Exercise aim:
Only one stretch of the data below is wanted: the lines from the one with "OLED2 pin SCL: TX -> D2" through the one with "SONAR1 pin TRIG: D2 -> D0", repeated exactly.

(Saved data entries)
◇ ◇ ◇ ◇ ◇
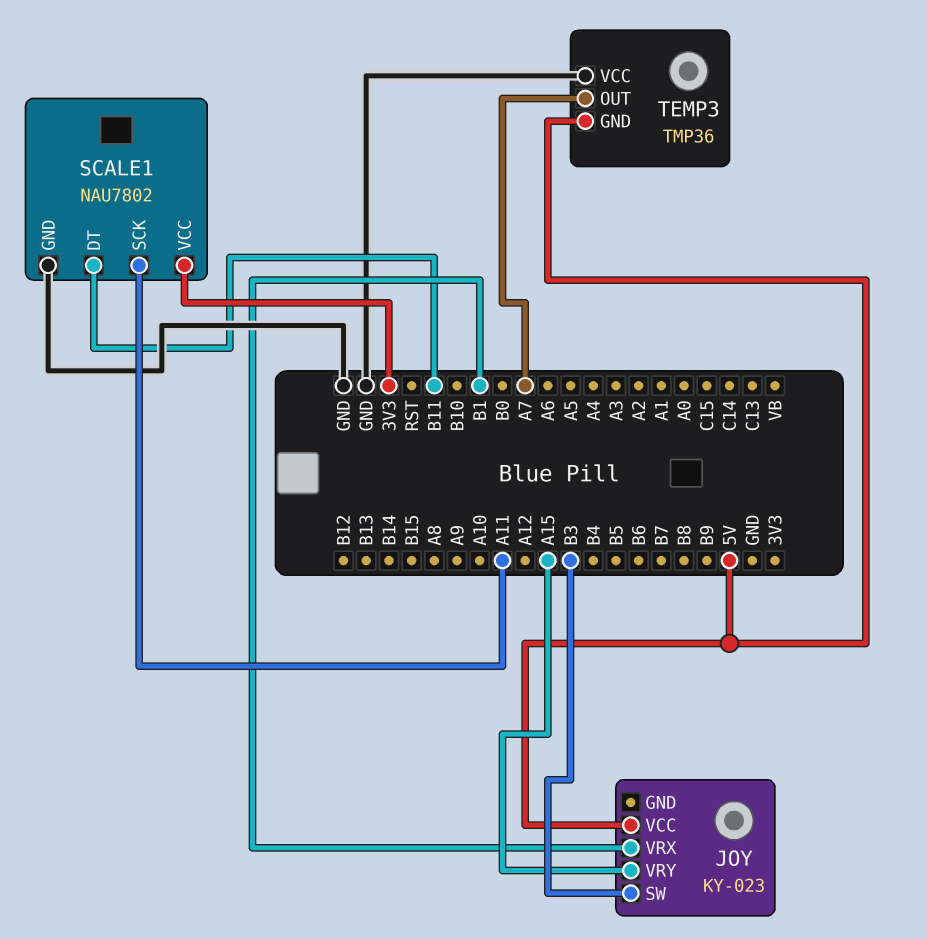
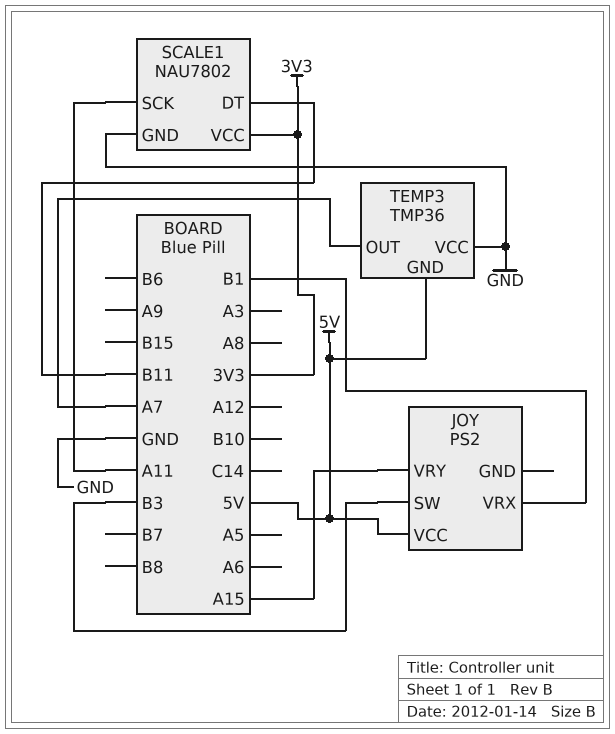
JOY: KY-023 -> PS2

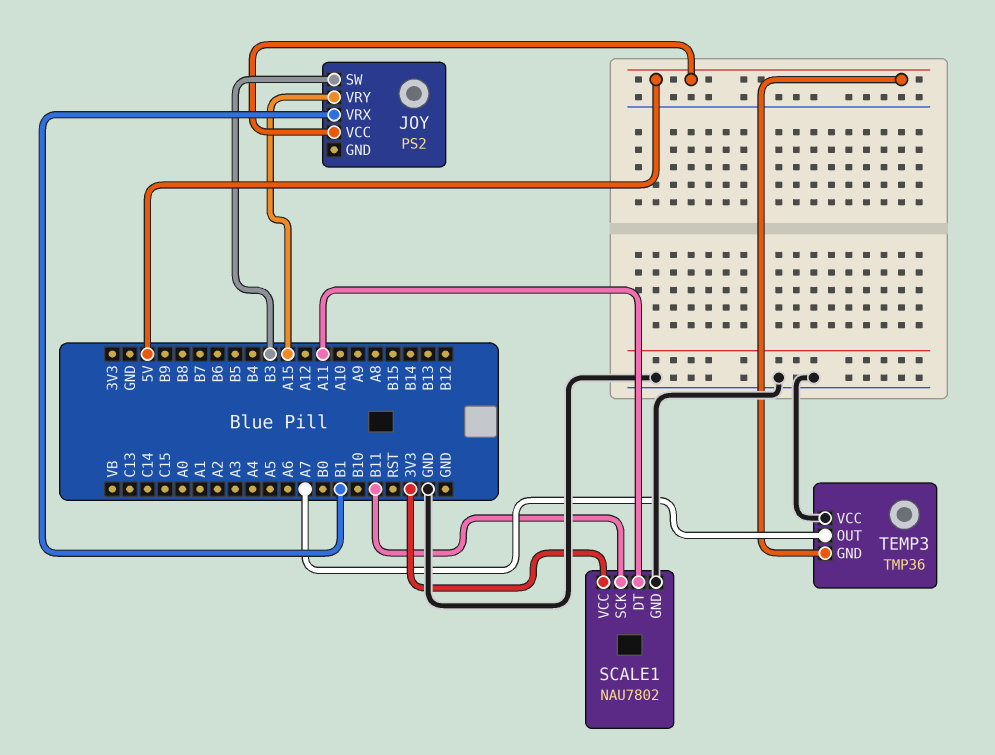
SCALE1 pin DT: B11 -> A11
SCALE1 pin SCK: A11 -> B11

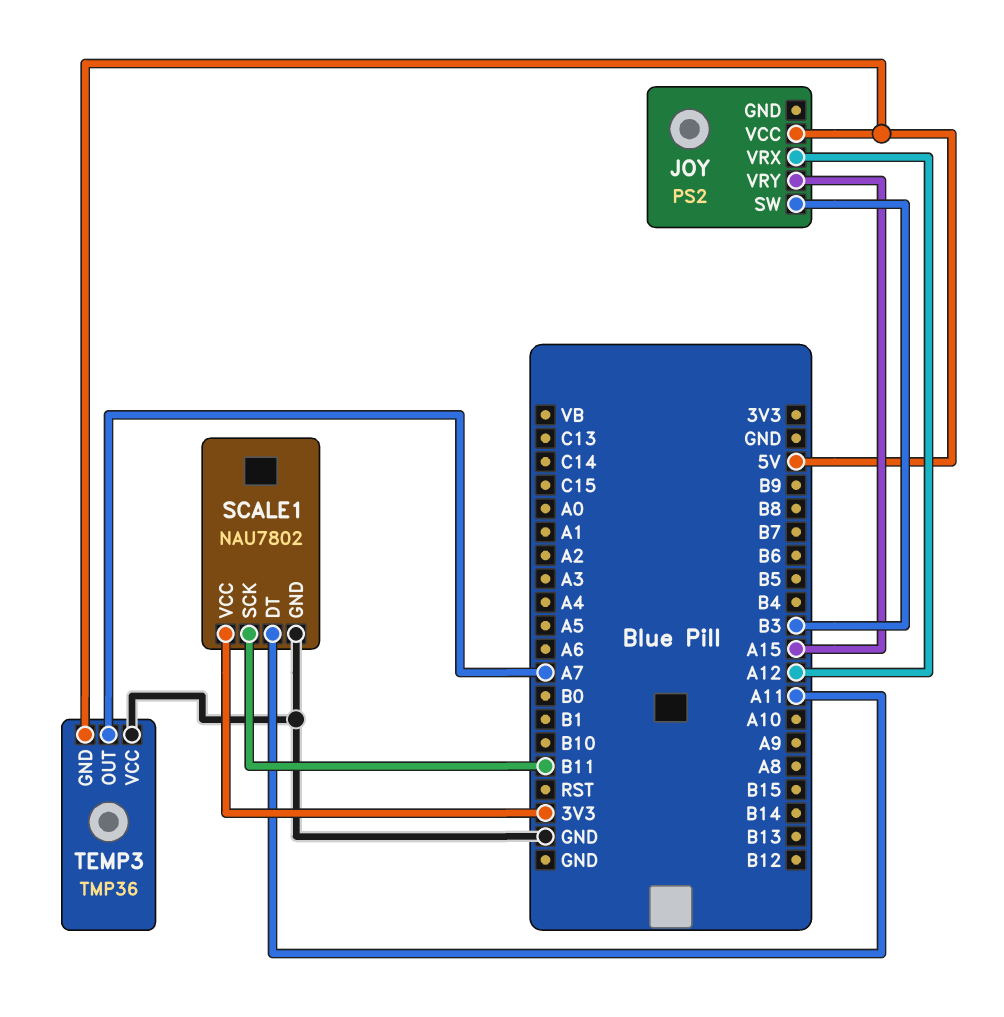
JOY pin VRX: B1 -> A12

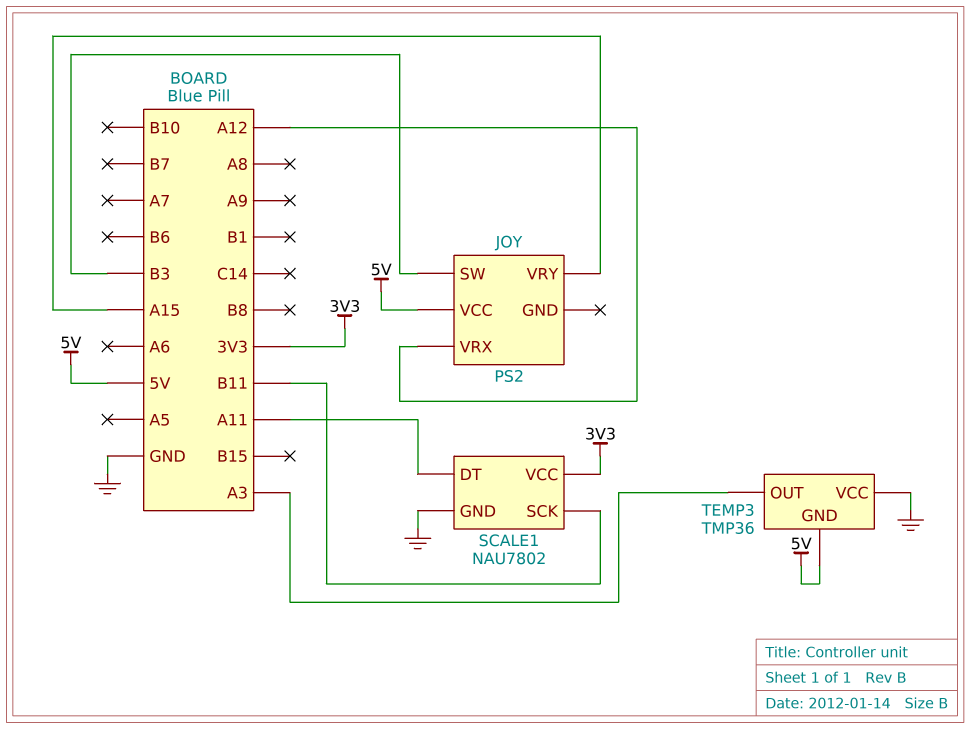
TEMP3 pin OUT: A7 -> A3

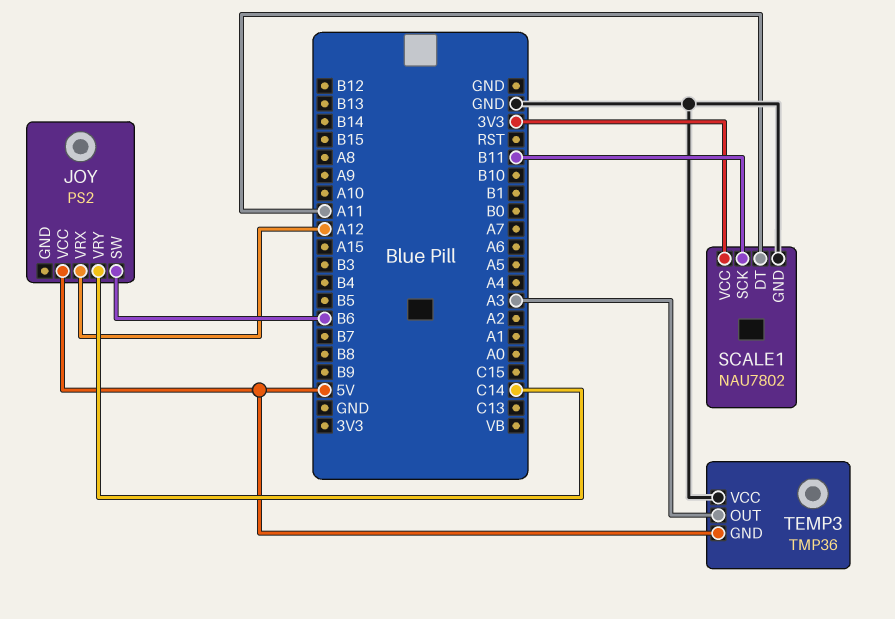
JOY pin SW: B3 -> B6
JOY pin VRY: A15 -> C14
◇ ◇ ◇ ◇ ◇
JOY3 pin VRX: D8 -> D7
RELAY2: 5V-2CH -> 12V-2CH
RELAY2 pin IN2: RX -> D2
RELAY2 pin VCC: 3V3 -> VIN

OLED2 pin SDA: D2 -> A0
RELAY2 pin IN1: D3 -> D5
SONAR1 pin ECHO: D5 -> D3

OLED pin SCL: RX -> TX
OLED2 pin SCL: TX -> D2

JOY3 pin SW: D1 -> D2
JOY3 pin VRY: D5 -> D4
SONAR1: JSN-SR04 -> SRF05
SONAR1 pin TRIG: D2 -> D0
◇ ◇ ◇ ◇ ◇
Exercise output:
OLED2 pin SCL: TX -> D2

JOY3 pin SW: D1 -> D2
JOY3 pin VRY: D5 -> D4
SONAR1: JSN-SR04 -> SRF05
SONAR1 pin TRIG: D2 -> D0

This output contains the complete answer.